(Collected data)
· · · ·

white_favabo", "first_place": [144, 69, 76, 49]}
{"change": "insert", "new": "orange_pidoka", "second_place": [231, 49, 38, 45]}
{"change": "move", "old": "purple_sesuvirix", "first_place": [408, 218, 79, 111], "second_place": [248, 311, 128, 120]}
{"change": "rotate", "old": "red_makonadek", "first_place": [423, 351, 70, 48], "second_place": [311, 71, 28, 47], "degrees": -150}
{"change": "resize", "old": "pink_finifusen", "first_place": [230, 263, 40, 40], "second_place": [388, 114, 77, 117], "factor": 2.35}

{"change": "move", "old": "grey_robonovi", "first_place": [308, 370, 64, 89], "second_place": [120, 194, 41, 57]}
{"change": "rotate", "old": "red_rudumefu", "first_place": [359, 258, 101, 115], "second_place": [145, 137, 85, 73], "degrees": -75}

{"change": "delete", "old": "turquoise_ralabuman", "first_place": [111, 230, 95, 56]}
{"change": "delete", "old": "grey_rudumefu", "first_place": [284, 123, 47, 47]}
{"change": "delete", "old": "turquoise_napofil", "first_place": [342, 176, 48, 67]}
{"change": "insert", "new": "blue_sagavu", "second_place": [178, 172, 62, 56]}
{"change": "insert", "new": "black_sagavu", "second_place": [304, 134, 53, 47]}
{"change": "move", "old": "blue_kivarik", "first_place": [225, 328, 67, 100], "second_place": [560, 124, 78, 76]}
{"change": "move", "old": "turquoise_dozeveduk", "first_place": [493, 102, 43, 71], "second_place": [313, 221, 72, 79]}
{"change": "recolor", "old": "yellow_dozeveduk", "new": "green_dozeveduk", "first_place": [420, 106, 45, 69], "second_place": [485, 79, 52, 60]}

· · · ·

* WHAT YOU SHOULD DO *
Return the records above verbatim, in their entirety.

* OUTPUT OF THE EXERCISE *
white_favabo", "first_place": [144, 69, 76, 49]}
{"change": "insert", "new": "orange_pidoka", "second_place": [231, 49, 38, 45]}
{"change": "move", "old": "purple_sesuvirix", "first_place": [408, 218, 79, 111], "second_place": [248, 311, 128, 120]}
{"change": "rotate", "old": "red_makonadek", "first_place": [423, 351, 70, 48], "second_place": [311, 71, 28, 47], "degrees": -150}
{"change": "resize", "old": "pink_finifusen", "first_place": [230, 263, 40, 40], "second_place": [388, 114, 77, 117], "factor": 2.35}

{"change": "move", "old": "grey_robonovi", "first_place": [308, 370, 64, 89], "second_place": [120, 194, 41, 57]}
{"change": "rotate", "old": "red_rudumefu", "first_place": [359, 258, 101, 115], "second_place": [145, 137, 85, 73], "degrees": -75}

{"change": "delete", "old": "turquoise_ralabuman", "first_place": [111, 230, 95, 56]}
{"change": "delete", "old": "grey_rudumefu", "first_place": [284, 123, 47, 47]}
{"change": "delete", "old": "turquoise_napofil", "first_place": [342, 176, 48, 67]}
{"change": "insert", "new": "blue_sagavu", "second_place": [178, 172, 62, 56]}
{"change": "insert", "new": "black_sagavu", "second_place": [304, 134, 53, 47]}
{"change": "move", "old": "blue_kivarik", "first_place": [225, 328, 67, 100], "second_place": [560, 124, 78, 76]}
{"change": "move", "old": "turquoise_dozeveduk", "first_place": [493, 102, 43, 71], "second_place": [313, 221, 72, 79]}
{"change": "recolor", "old": "yellow_dozeveduk", "new": "green_dozeveduk", "first_place": [420, 106, 45, 69], "second_place": [485, 79, 52, 60]}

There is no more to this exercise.